Stored items
* * *
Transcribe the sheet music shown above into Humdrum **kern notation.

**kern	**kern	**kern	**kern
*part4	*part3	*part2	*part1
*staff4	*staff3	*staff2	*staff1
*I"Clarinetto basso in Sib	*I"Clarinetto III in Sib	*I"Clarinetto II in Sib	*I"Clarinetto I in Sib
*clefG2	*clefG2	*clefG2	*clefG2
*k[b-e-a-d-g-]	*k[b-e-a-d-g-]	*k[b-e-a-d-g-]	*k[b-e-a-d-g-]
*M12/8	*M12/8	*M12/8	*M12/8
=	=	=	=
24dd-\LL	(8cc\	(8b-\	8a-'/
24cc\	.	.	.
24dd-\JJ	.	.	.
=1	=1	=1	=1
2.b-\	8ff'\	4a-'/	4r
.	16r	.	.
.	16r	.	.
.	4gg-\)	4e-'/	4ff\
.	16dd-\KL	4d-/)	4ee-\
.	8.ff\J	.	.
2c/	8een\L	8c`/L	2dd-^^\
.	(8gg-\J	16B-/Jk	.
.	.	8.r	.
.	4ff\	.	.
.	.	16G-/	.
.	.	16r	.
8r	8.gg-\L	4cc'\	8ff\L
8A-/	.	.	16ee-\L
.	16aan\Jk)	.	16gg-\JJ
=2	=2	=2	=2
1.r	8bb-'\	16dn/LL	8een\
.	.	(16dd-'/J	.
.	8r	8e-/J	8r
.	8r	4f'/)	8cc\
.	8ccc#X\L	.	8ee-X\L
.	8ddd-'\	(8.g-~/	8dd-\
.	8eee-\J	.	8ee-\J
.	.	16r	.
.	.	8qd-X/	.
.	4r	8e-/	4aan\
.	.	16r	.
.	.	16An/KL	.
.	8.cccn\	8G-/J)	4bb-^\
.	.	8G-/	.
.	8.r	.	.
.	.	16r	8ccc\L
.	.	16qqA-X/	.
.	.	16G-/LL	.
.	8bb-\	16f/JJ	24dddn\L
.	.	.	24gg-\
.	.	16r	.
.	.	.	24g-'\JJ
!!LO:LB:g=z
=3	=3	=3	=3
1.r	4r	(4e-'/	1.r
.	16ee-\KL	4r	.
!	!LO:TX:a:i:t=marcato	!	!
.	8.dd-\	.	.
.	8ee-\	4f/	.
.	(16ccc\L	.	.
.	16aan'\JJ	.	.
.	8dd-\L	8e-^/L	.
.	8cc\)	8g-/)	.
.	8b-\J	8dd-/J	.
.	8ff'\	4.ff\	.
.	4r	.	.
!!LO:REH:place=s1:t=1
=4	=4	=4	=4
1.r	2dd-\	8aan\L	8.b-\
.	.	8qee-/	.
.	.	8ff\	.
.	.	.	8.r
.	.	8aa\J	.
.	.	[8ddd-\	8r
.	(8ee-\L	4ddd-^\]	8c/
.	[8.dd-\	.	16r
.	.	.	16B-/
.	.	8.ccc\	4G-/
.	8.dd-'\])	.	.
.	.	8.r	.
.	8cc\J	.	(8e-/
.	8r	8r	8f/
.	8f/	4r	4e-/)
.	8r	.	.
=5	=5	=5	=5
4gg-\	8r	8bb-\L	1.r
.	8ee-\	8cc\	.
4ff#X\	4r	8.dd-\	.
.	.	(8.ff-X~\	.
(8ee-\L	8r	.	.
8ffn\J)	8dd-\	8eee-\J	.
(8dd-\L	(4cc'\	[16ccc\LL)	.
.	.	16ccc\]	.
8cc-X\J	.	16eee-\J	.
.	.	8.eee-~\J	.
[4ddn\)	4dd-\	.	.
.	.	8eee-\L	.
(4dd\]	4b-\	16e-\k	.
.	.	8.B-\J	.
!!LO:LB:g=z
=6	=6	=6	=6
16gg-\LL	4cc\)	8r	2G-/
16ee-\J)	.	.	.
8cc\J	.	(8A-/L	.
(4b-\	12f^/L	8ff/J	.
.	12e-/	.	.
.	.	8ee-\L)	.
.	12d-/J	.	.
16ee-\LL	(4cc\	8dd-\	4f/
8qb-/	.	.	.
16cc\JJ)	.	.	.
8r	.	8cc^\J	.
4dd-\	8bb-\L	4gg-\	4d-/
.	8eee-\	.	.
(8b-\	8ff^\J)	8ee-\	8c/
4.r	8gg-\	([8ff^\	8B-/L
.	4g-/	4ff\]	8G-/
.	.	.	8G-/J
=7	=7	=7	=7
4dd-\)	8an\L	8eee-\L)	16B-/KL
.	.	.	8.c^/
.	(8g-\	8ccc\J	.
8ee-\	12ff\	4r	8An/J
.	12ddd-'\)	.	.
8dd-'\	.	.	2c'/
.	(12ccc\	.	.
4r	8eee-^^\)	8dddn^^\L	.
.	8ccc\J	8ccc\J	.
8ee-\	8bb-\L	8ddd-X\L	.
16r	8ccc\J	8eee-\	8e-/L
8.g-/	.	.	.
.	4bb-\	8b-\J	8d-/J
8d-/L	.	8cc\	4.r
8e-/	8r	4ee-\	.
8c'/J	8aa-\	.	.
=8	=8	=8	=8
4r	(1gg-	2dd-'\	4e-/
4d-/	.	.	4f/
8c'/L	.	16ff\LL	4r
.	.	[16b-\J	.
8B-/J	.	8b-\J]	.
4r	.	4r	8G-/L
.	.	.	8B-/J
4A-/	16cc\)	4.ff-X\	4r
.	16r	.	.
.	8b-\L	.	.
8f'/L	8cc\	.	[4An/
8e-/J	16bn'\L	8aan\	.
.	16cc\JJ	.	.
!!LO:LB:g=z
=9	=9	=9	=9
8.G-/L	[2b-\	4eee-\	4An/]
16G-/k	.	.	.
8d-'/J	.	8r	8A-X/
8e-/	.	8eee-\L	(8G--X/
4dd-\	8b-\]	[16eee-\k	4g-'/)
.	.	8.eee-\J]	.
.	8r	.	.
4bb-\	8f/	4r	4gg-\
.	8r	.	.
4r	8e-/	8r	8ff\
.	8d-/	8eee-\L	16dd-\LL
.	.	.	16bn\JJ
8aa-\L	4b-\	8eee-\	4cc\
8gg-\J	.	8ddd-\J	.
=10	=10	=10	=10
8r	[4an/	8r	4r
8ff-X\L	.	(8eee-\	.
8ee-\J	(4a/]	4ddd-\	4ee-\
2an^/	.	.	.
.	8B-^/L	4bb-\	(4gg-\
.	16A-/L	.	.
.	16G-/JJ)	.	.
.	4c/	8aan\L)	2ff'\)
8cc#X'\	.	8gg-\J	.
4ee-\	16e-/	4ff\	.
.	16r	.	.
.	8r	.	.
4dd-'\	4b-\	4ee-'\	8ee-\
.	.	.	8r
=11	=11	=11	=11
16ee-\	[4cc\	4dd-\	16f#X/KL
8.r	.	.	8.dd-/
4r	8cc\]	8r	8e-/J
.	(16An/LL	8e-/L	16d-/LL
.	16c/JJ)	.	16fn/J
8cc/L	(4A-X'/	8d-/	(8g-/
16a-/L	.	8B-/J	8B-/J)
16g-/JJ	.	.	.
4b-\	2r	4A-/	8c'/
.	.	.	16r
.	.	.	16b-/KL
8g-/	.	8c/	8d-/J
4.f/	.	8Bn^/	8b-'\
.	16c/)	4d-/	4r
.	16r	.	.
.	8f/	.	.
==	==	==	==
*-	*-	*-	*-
* * *
◆ Your objective ◆
From the records above, pull out each line containing the string "kern", matching case exactly.

◆ Problem solution ◆
Transcribe the sheet music shown above into Humdrum **kern notation.
**kern	**kern	**kern	**kern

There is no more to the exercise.